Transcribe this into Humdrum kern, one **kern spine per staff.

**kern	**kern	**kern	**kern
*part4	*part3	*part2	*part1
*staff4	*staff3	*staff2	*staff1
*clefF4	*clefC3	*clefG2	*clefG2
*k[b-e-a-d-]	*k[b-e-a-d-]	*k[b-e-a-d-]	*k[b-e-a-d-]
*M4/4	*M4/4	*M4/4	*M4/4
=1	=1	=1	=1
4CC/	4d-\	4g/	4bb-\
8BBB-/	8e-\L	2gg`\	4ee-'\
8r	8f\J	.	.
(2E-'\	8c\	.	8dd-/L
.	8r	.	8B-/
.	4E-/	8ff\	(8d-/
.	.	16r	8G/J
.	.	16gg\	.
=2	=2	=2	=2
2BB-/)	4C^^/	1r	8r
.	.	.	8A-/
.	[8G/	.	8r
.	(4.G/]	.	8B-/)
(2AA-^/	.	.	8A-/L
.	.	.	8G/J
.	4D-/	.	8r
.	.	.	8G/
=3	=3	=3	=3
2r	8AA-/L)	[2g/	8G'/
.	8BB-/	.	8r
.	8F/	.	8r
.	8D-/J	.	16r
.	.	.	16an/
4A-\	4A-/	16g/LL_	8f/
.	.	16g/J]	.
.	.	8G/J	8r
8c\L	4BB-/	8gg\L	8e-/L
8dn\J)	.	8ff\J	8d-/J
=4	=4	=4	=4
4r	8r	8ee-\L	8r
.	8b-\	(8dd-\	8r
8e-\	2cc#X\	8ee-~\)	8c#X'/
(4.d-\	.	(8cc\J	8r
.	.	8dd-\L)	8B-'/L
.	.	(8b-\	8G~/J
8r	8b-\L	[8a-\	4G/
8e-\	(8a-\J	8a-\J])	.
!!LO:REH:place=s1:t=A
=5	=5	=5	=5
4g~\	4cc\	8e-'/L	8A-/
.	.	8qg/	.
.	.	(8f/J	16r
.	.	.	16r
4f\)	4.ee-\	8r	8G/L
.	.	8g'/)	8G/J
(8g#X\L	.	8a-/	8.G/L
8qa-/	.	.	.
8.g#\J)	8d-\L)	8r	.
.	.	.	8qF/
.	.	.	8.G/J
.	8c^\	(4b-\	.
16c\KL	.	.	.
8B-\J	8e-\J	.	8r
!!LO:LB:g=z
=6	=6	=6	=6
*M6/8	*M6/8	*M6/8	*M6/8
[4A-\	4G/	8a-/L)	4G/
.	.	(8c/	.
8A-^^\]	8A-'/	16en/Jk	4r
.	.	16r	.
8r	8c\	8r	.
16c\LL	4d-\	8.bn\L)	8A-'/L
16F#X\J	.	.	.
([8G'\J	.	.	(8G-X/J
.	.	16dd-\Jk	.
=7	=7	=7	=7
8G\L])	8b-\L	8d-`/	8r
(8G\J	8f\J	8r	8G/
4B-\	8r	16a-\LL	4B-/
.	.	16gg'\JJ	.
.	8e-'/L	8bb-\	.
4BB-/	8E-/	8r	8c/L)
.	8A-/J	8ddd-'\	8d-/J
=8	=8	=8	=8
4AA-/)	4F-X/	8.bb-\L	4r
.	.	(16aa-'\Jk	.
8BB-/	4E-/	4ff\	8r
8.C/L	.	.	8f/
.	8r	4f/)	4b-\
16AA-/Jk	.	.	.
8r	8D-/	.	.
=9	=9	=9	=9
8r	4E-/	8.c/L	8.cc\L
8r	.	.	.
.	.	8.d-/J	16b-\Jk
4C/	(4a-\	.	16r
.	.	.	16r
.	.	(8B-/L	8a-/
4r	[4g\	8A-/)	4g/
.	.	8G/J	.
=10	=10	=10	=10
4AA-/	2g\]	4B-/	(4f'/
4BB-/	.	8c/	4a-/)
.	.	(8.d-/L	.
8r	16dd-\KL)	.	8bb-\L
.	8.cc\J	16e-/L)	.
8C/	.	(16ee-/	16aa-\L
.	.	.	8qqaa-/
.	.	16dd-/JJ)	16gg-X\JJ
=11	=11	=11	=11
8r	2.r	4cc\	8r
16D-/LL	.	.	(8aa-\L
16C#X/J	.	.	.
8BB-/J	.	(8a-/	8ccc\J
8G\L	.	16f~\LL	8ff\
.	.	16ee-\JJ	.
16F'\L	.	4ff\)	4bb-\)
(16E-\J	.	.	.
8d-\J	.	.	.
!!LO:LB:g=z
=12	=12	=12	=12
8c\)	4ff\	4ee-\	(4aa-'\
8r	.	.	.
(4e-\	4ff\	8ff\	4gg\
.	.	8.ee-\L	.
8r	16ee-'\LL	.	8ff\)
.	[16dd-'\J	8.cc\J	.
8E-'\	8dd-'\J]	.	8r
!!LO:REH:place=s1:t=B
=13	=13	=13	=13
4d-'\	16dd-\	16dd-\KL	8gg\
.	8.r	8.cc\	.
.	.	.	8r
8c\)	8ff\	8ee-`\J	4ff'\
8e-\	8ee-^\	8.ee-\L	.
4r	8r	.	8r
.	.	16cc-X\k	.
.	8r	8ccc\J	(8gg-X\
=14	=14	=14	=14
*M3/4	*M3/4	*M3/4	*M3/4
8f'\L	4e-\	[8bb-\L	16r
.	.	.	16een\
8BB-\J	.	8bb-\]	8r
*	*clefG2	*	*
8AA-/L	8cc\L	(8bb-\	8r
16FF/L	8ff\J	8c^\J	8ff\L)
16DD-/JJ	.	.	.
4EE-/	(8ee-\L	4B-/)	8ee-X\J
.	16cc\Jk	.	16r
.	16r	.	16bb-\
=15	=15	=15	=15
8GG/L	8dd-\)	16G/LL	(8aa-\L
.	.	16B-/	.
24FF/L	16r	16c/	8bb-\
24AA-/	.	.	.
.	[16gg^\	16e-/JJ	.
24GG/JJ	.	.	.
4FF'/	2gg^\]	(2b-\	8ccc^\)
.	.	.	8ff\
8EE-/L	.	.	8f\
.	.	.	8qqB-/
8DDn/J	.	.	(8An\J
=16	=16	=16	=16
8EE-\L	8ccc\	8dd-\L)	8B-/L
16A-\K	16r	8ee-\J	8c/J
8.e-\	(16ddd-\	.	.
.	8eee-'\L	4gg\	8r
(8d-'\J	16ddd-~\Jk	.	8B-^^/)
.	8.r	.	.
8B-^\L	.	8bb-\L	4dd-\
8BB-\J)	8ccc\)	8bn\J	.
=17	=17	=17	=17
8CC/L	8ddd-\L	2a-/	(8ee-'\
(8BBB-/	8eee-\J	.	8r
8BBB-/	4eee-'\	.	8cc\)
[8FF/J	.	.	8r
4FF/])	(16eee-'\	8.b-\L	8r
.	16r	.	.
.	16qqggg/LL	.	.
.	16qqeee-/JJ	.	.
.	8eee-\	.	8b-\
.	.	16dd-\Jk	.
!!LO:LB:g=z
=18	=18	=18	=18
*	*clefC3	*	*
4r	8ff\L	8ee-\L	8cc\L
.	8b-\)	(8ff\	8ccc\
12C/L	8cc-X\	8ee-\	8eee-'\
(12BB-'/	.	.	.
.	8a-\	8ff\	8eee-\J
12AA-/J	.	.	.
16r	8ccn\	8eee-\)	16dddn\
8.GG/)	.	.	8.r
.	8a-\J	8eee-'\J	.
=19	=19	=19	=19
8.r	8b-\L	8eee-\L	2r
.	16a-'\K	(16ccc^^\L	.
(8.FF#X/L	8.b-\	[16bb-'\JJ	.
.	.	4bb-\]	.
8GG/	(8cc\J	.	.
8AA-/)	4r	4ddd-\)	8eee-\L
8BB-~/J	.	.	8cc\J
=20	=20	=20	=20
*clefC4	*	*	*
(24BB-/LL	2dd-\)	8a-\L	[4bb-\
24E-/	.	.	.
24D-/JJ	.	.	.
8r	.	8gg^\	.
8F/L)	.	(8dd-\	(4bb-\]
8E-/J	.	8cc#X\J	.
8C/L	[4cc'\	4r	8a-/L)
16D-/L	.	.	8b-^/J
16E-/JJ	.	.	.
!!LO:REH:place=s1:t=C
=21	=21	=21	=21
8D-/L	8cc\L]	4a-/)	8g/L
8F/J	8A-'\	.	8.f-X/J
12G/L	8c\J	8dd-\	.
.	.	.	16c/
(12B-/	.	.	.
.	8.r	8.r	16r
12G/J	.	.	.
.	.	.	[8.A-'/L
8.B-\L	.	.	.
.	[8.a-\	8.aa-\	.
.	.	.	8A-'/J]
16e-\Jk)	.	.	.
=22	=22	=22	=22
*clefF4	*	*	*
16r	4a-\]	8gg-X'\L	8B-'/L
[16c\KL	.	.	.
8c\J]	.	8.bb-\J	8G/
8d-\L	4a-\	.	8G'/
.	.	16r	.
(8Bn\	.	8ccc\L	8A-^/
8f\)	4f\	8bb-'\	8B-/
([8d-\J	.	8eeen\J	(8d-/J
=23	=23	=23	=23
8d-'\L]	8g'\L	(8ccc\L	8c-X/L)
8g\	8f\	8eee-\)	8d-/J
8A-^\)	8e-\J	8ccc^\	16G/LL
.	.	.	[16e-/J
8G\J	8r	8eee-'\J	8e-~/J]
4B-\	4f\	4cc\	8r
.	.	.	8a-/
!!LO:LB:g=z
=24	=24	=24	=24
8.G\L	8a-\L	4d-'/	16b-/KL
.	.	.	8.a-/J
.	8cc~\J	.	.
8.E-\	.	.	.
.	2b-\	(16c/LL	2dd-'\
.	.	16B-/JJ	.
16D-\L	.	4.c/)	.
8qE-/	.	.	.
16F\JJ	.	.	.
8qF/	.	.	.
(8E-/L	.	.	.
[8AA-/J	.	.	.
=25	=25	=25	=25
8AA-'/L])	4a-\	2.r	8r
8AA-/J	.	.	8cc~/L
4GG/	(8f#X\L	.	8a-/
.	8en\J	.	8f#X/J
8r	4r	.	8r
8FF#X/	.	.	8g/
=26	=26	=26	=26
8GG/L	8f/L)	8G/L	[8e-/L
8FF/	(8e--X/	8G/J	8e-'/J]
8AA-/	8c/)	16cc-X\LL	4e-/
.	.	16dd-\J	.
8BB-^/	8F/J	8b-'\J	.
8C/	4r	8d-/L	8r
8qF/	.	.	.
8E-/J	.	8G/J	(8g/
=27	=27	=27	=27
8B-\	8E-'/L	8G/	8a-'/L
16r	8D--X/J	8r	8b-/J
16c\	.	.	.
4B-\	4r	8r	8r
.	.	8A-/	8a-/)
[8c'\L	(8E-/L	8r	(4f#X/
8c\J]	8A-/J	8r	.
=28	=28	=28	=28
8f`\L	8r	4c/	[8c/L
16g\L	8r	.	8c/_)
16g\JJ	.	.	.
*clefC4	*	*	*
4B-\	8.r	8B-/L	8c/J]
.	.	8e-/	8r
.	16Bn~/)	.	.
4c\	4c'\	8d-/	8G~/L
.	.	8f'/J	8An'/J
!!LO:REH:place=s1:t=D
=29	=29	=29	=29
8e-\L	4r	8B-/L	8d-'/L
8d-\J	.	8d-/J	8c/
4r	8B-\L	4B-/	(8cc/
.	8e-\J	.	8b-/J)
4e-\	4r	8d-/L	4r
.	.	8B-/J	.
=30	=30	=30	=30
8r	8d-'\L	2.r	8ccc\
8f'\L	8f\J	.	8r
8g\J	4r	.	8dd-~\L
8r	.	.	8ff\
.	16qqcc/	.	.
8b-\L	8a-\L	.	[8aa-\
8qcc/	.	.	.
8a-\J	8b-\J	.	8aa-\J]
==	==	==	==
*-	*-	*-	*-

→ **The task**
Gather each line in the rows above that contains the string "place".

→ **Result of the task**
!!LO:REH:place=s1:t=A
!!LO:REH:place=s1:t=B
!!LO:REH:place=s1:t=C
!!LO:REH:place=s1:t=D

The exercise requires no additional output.